Problem details — Return each line of the data below that contains the string "diode".

Excerpted records —
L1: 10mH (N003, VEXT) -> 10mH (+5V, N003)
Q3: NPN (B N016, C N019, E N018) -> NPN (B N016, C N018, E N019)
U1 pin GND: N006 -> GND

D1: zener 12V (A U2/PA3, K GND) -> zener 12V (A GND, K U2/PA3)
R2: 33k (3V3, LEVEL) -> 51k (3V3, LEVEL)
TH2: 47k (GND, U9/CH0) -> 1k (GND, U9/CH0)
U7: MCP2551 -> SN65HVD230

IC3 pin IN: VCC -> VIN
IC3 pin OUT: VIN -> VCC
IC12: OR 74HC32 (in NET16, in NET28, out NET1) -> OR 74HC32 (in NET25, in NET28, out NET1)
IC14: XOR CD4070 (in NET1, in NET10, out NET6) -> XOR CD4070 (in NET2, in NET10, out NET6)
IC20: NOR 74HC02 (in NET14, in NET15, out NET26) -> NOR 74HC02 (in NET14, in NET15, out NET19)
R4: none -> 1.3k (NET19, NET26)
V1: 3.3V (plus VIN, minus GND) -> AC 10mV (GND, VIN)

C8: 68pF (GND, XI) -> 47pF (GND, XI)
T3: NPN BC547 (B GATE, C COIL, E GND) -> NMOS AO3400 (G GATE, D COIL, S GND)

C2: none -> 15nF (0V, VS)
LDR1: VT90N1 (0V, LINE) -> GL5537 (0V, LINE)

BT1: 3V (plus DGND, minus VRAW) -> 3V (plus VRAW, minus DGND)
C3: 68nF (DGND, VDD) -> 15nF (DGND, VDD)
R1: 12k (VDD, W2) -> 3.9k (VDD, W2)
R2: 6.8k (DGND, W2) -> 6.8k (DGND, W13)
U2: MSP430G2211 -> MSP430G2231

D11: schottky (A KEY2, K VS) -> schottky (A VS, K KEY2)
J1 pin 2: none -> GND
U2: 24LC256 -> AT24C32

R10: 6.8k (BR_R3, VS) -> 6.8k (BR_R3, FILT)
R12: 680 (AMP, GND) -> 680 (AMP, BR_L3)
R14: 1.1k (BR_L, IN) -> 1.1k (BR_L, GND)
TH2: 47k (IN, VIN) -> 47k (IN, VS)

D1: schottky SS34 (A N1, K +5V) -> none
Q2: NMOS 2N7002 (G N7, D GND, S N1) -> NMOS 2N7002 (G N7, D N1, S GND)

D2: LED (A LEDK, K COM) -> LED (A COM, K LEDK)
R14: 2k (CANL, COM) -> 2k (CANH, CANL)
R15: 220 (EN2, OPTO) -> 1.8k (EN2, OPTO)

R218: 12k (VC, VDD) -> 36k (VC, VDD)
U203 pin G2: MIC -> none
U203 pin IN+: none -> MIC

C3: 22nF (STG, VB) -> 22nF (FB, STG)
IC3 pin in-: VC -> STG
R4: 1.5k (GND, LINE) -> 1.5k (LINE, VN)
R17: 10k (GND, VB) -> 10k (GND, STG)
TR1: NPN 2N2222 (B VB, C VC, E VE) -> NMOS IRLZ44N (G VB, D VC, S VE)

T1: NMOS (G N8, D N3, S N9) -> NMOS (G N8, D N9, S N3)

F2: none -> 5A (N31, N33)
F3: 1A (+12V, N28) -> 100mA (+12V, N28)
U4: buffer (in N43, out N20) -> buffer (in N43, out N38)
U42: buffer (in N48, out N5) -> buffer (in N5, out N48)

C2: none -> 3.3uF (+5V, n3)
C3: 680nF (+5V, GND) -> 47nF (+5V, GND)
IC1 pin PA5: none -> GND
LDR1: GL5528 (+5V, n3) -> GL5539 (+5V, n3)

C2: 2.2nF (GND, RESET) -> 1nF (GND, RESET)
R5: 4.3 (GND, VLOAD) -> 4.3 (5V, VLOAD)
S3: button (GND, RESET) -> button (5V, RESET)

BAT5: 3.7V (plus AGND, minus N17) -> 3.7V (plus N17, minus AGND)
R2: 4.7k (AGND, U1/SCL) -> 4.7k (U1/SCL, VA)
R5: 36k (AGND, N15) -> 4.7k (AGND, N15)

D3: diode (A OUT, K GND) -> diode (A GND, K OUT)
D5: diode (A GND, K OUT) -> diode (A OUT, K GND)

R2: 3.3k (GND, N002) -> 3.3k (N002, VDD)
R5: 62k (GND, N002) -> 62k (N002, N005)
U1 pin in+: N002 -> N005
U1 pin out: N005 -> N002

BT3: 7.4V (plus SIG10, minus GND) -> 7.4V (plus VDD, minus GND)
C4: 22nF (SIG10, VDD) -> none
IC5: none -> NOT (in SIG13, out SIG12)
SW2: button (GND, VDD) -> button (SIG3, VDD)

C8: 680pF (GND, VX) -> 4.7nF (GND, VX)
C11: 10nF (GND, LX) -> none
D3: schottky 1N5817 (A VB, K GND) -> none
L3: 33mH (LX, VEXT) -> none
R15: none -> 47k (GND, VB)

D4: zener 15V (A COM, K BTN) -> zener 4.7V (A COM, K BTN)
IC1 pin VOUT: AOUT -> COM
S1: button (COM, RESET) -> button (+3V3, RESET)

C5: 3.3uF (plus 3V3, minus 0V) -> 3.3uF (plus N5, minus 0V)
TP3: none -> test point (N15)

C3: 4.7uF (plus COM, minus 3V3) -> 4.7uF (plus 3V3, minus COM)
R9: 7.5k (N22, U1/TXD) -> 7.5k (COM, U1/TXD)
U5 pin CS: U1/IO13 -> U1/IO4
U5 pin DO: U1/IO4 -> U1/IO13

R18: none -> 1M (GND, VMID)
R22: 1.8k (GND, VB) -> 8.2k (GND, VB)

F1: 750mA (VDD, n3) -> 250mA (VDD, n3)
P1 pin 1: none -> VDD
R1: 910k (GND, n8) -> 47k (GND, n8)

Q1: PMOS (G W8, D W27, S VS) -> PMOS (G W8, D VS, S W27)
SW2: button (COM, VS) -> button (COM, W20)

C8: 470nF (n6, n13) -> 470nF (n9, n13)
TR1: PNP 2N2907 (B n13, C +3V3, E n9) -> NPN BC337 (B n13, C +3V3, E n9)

Exercise answer —
D3: diode (A OUT, K GND) -> diode (A GND, K OUT)
D5: diode (A GND, K OUT) -> diode (A OUT, K GND)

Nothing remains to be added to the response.